■ Problem description ■
Rewrite the material below with "none" replaced by "empty" wherever it occurs, changing nothing else. Leave the pictures out of your answer.
# Raw records start
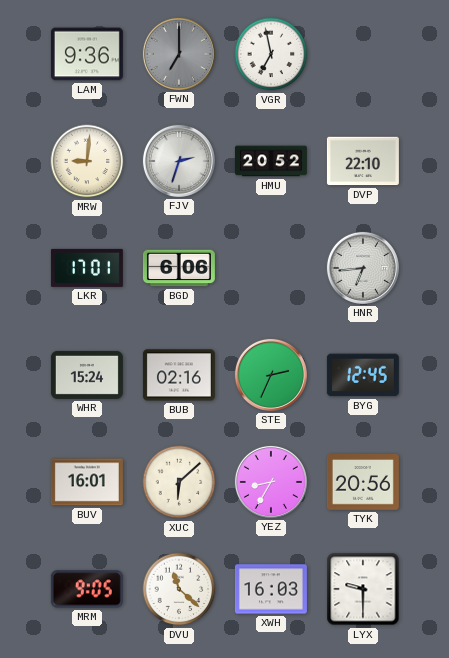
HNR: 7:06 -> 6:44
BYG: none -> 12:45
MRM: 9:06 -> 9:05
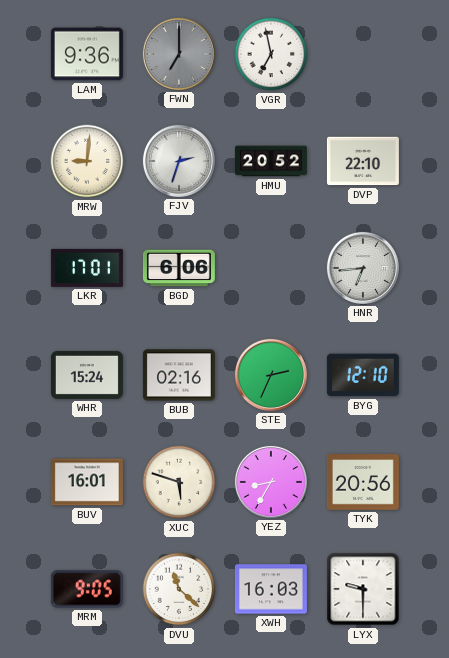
BYG: 12:45 -> 12:10
XUC: 6:08 -> 5:48
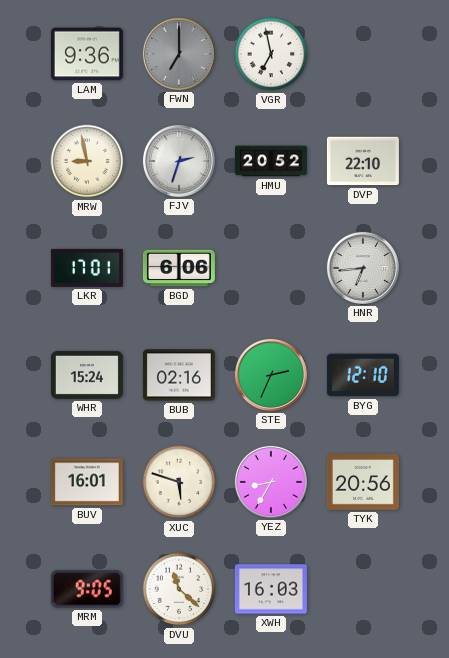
MRW: 9:01 -> 8:58
LYX: 9:30 -> none
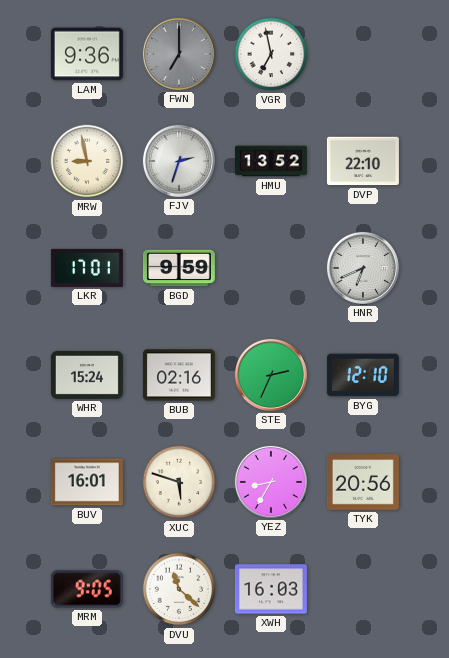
HMU: 20:52 -> 13:52
BGD: 6:06 -> 9:59
HNR: 6:44 -> 6:41
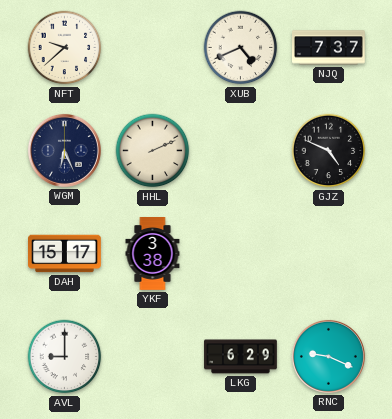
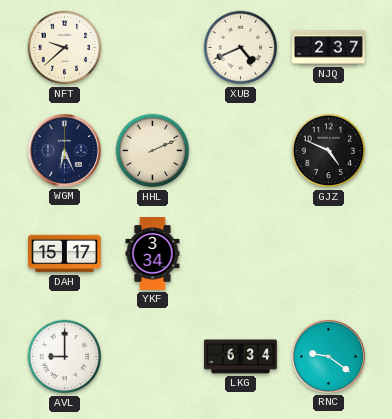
NJQ: 7:37 -> 2:37
YKF: 3:38 -> 3:34
LKG: 6:29 -> 6:34
RNC: 9:19 -> 9:21
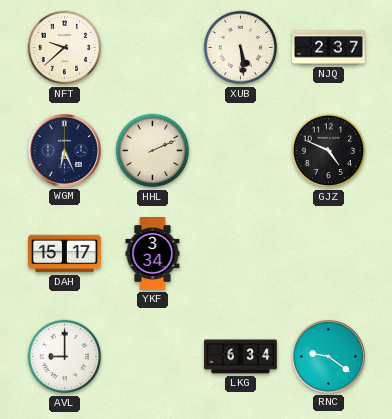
XUB: 4:41 -> 5:29
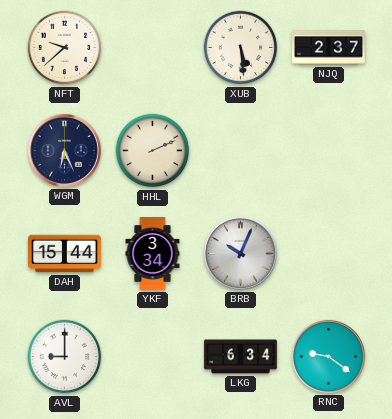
GJZ: 4:49 -> none
DAH: 15:17 -> 15:44
BRB: none -> 10:04
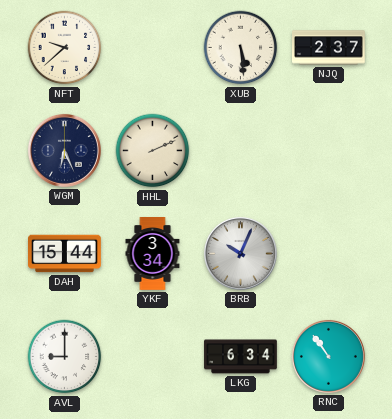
RNC: 9:21 -> 10:54
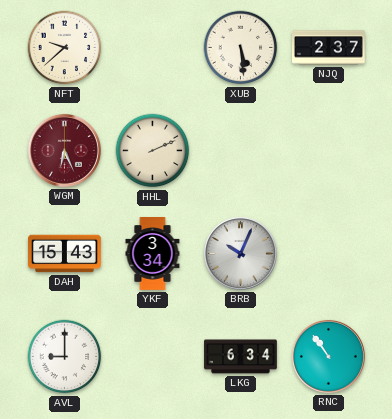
WGM dial: navy -> burgundy
DAH: 15:44 -> 15:43
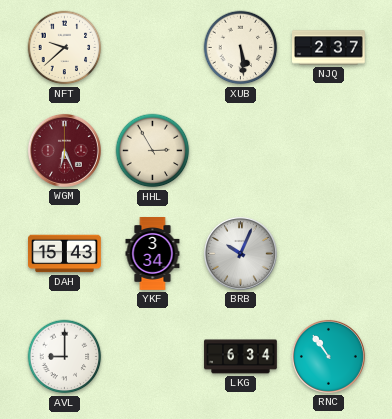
# Raw records end
■ Worked answer ■
HNR: 7:06 -> 6:44
BYG: empty -> 12:45
MRM: 9:06 -> 9:05
BYG: 12:45 -> 12:10
XUC: 6:08 -> 5:48
MRW: 9:01 -> 8:58
LYX: 9:30 -> empty
HMU: 20:52 -> 13:52
BGD: 6:06 -> 9:59
HNR: 6:44 -> 6:41
NJQ: 7:37 -> 2:37
YKF: 3:38 -> 3:34
LKG: 6:29 -> 6:34
RNC: 9:19 -> 9:21
XUB: 4:41 -> 5:29
GJZ: 4:49 -> empty
DAH: 15:17 -> 15:44
BRB: empty -> 10:04
RNC: 9:21 -> 10:54
WGM dial: navy -> burgundy
DAH: 15:44 -> 15:43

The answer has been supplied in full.